What you need to do
Show, in full, each line of the data that contains "turquoise".

Collected data
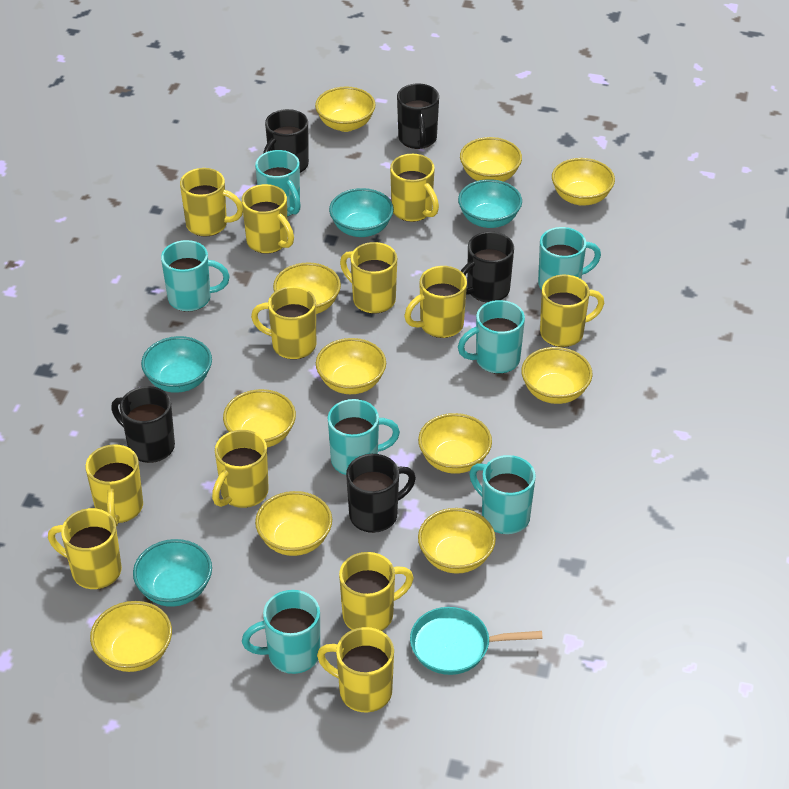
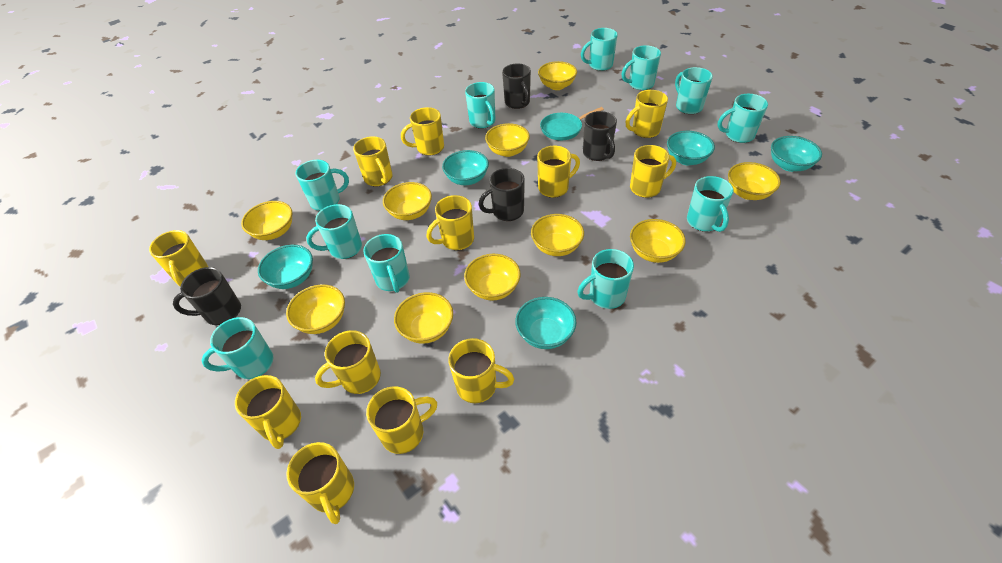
black mug: 5 -> 4
turquoise bowl: 4 -> 5
turquoise mug: 7 -> 11
yellow bowl: 11 -> 10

Output of the exercise
turquoise bowl: 4 -> 5
turquoise mug: 7 -> 11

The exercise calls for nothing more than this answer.